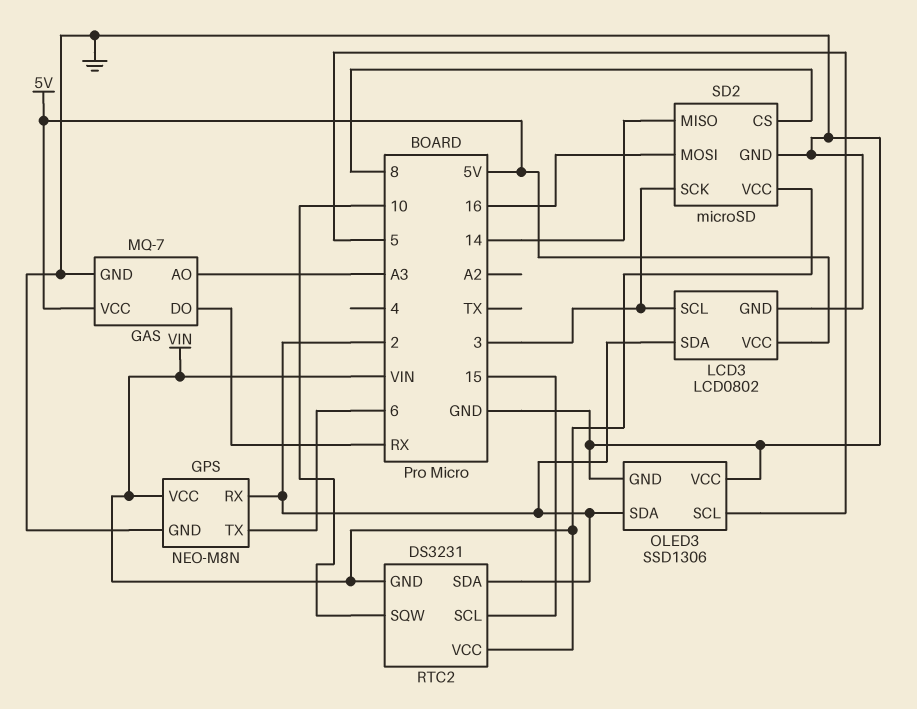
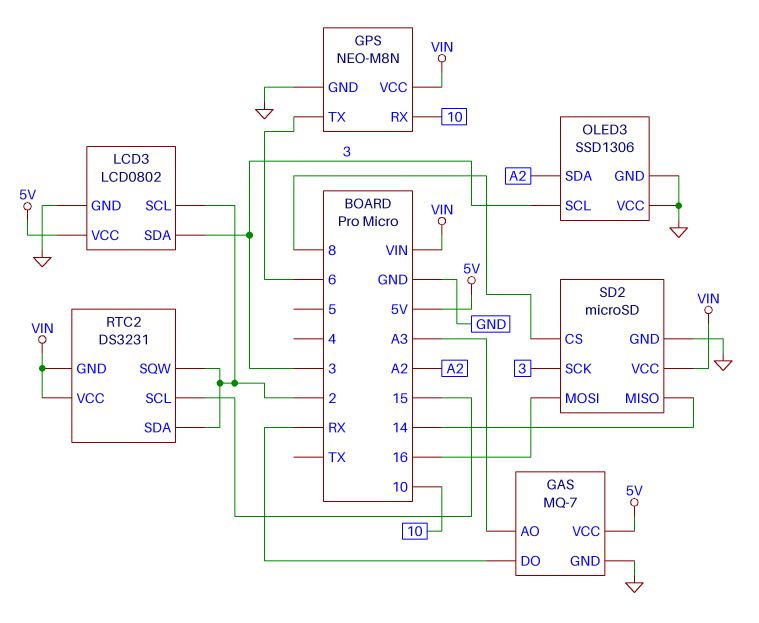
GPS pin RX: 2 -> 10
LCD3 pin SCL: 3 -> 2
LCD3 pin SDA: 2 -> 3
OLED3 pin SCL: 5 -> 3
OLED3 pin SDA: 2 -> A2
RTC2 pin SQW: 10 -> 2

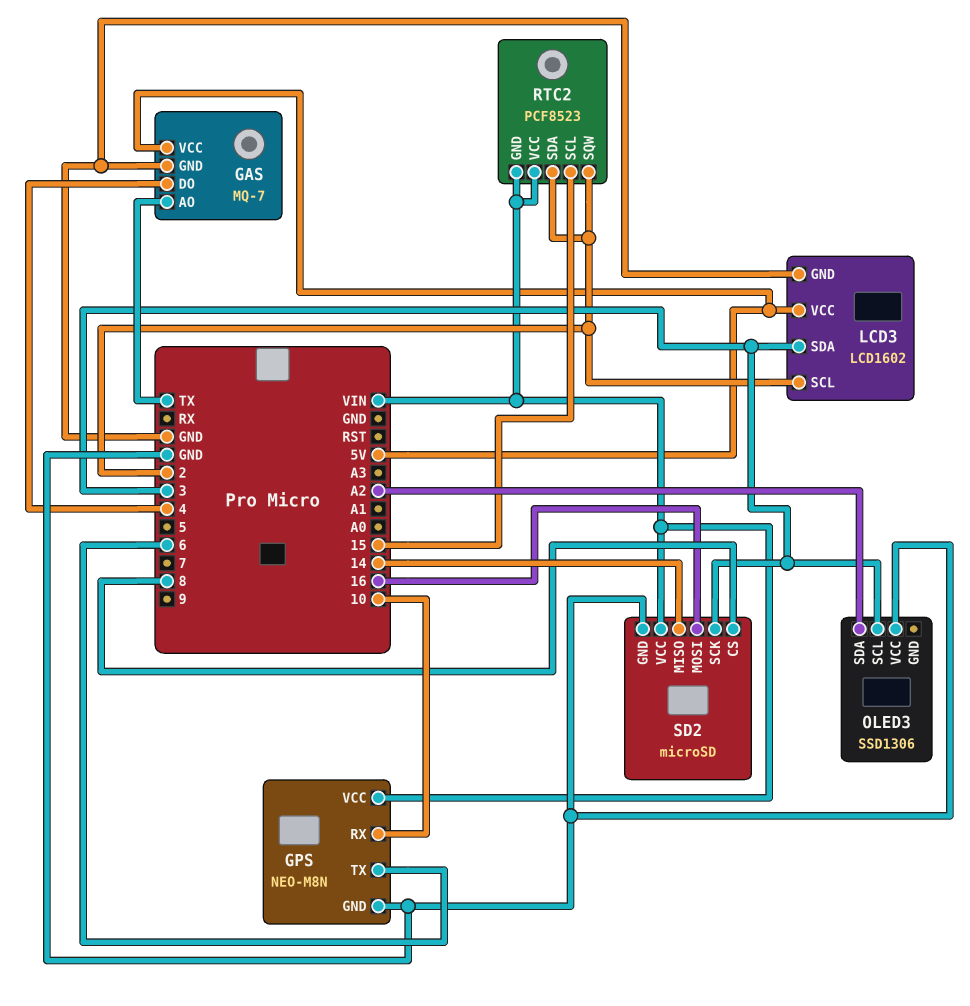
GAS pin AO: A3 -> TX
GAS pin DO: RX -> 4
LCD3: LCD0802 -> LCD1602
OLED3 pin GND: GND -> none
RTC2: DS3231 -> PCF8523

#####

**EXERCISE GOAL:** Output the records above verbatim. Pictures stay out.

**RESPONSE AREA:**
GPS pin RX: 2 -> 10
LCD3 pin SCL: 3 -> 2
LCD3 pin SDA: 2 -> 3
OLED3 pin SCL: 5 -> 3
OLED3 pin SDA: 2 -> A2
RTC2 pin SQW: 10 -> 2

GAS pin AO: A3 -> TX
GAS pin DO: RX -> 4
LCD3: LCD0802 -> LCD1602
OLED3 pin GND: GND -> none
RTC2: DS3231 -> PCF8523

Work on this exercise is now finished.